Before-and-after change data
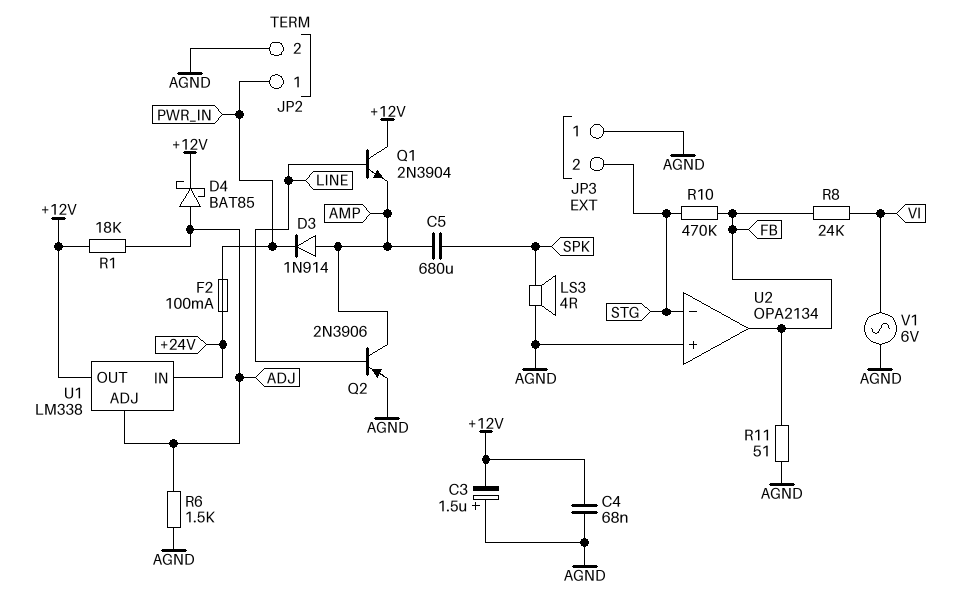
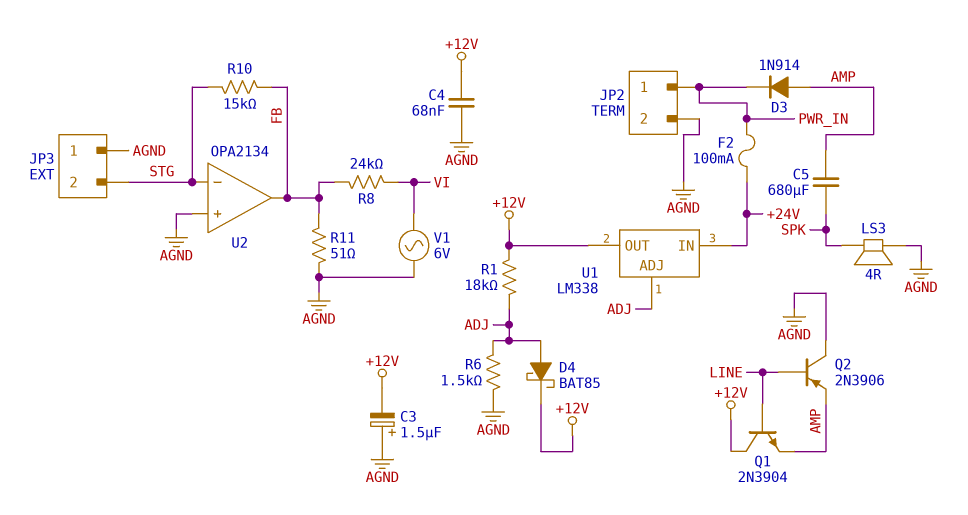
Q2: PNP 2N3906 (B LINE, C AMP, E AGND) -> PNP 2N3906 (B LINE, C AGND, E AMP)
R10: 470k (FB, STG) -> 15k (FB, STG)

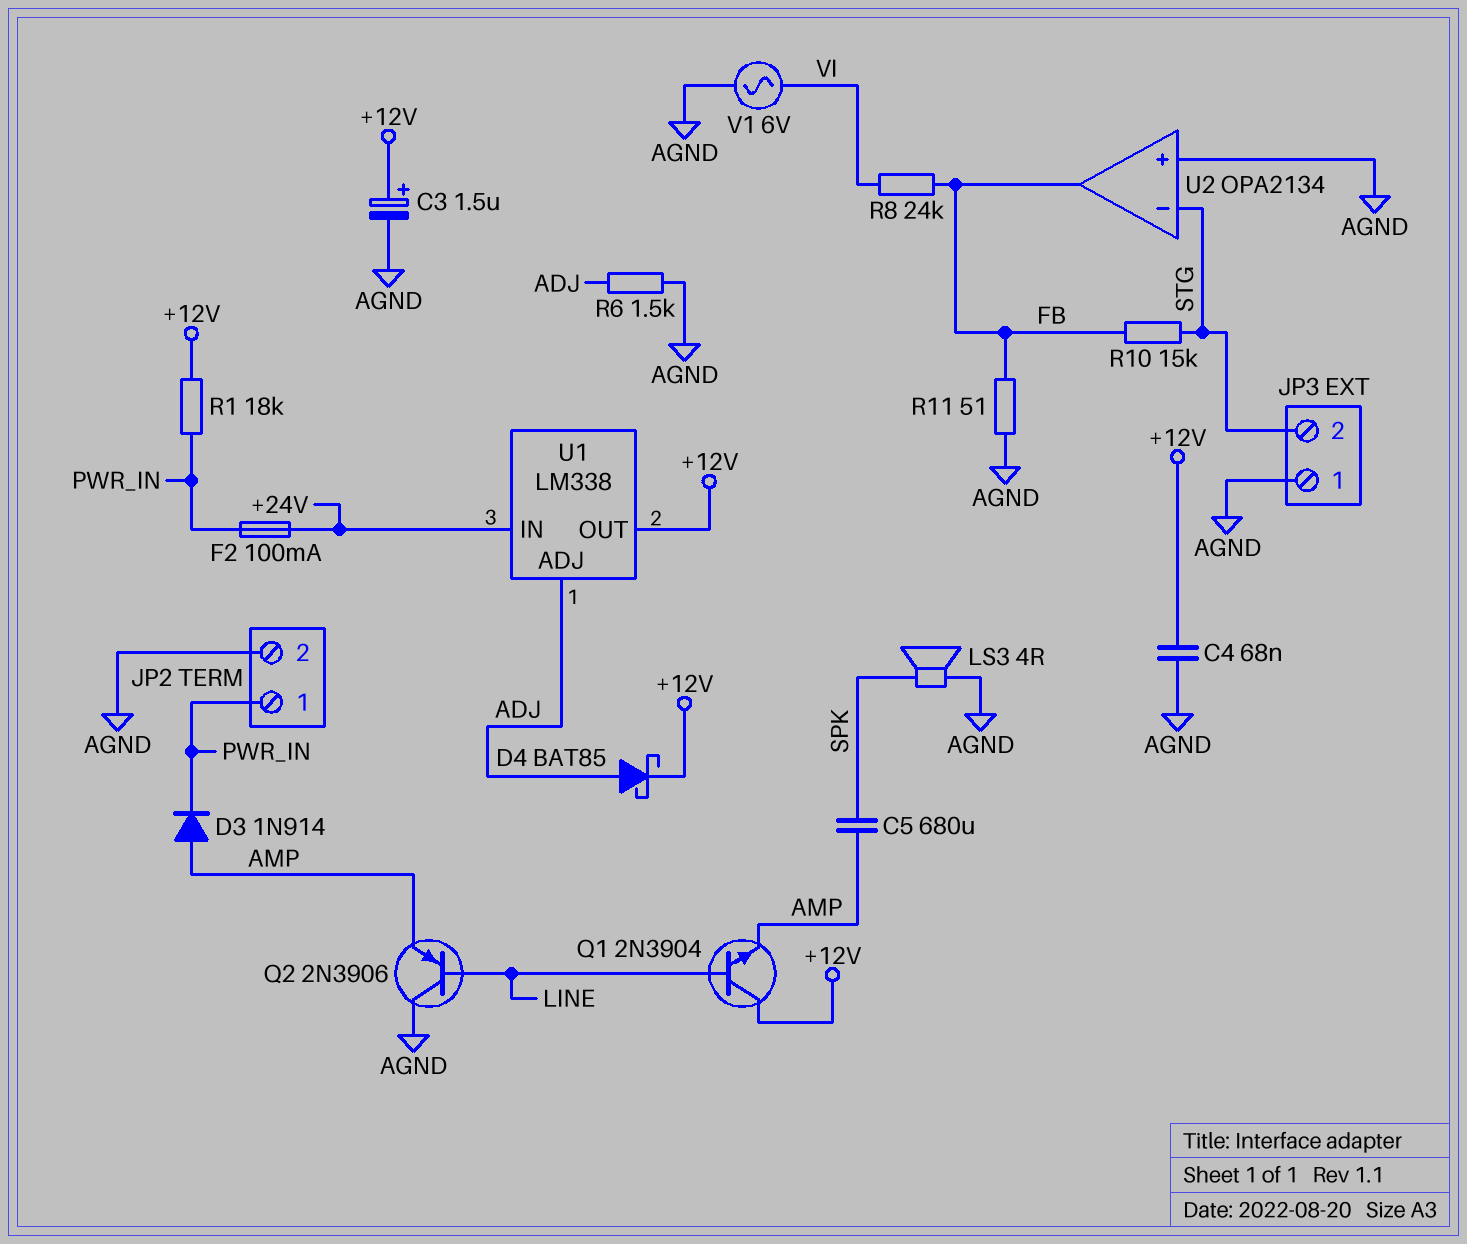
C3: 1.5uF (plus AGND, minus +12V) -> 1.5uF (plus +12V, minus AGND)
R1: 18k (+12V, ADJ) -> 18k (+12V, PWR_IN)

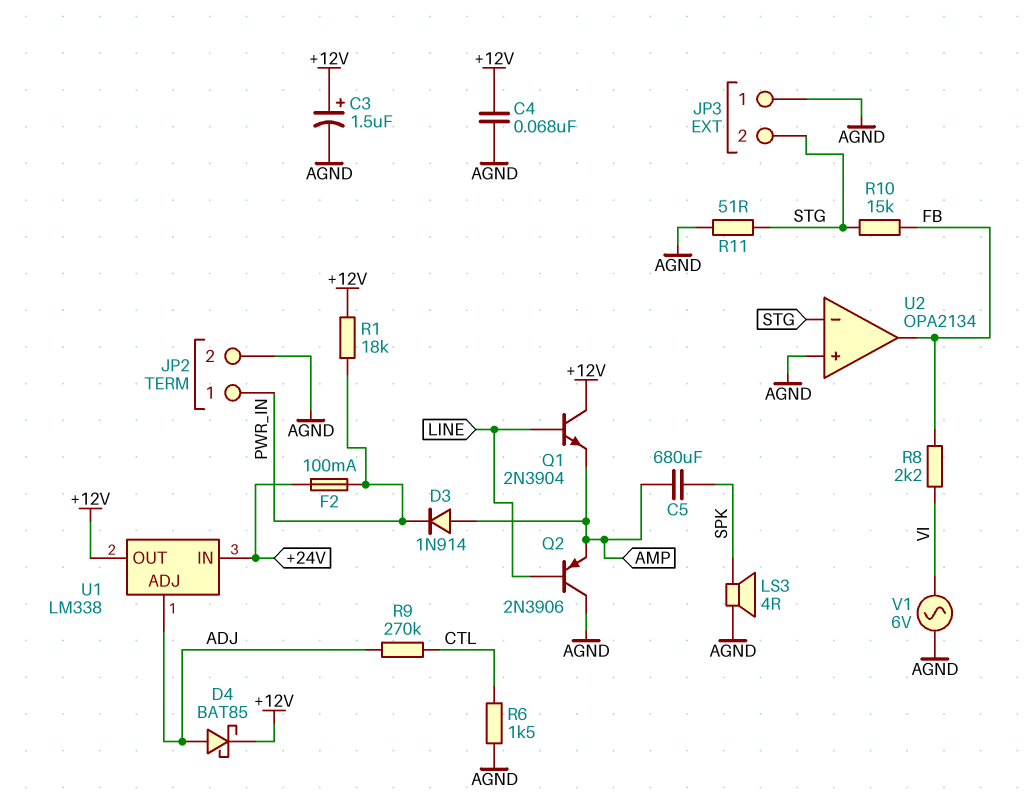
R6: 1.5k (ADJ, AGND) -> 1.5k (AGND, CTL)
R8: 24k (FB, VI) -> 2.2k (FB, VI)
R9: none -> 270k (ADJ, CTL)
R11: 51 (AGND, FB) -> 51 (AGND, STG)

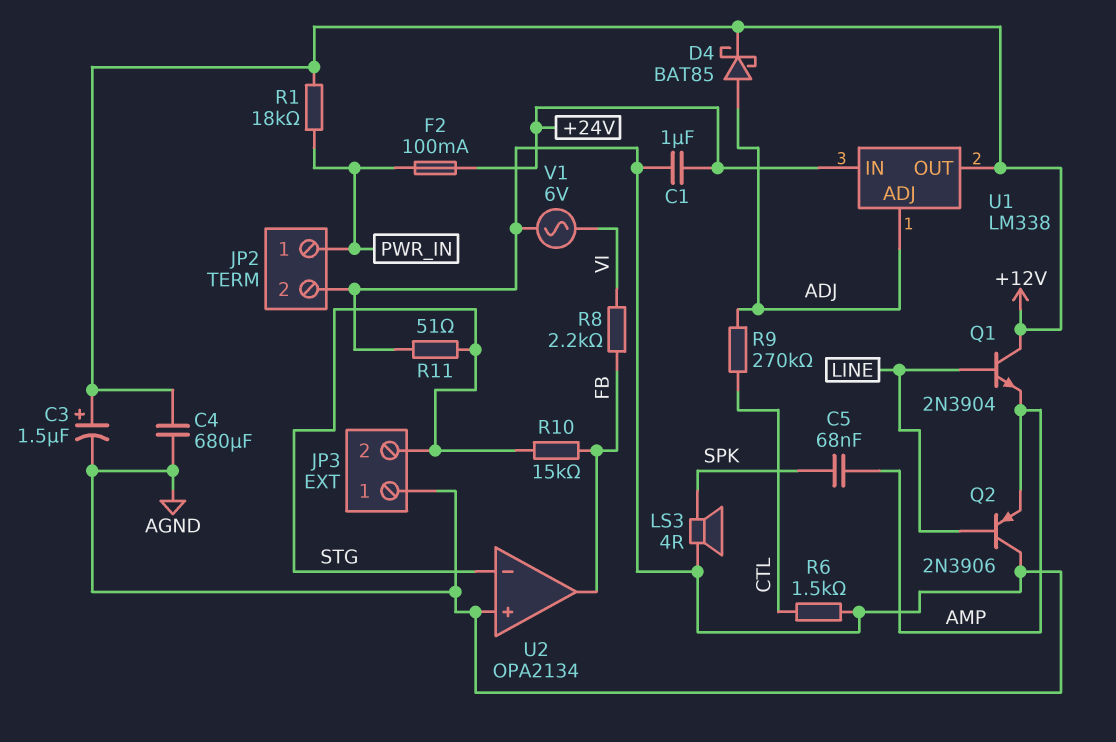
C1: none -> 1uF (+24V, AGND)
C4: 68nF (+12V, AGND) -> 680uF (+12V, AGND)
C5: 680uF (AMP, SPK) -> 68nF (AMP, SPK)
D3: diode 1N914 (A AMP, K PWR_IN) -> none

What you have to do: Only the text of the records belongs in the answer; reproduce it verbatim, with no pictures.

Solution:
Q2: PNP 2N3906 (B LINE, C AMP, E AGND) -> PNP 2N3906 (B LINE, C AGND, E AMP)
R10: 470k (FB, STG) -> 15k (FB, STG)

C3: 1.5uF (plus AGND, minus +12V) -> 1.5uF (plus +12V, minus AGND)
R1: 18k (+12V, ADJ) -> 18k (+12V, PWR_IN)

R6: 1.5k (ADJ, AGND) -> 1.5k (AGND, CTL)
R8: 24k (FB, VI) -> 2.2k (FB, VI)
R9: none -> 270k (ADJ, CTL)
R11: 51 (AGND, FB) -> 51 (AGND, STG)

C1: none -> 1uF (+24V, AGND)
C4: 68nF (+12V, AGND) -> 680uF (+12V, AGND)
C5: 680uF (AMP, SPK) -> 68nF (AMP, SPK)
D3: diode 1N914 (A AMP, K PWR_IN) -> none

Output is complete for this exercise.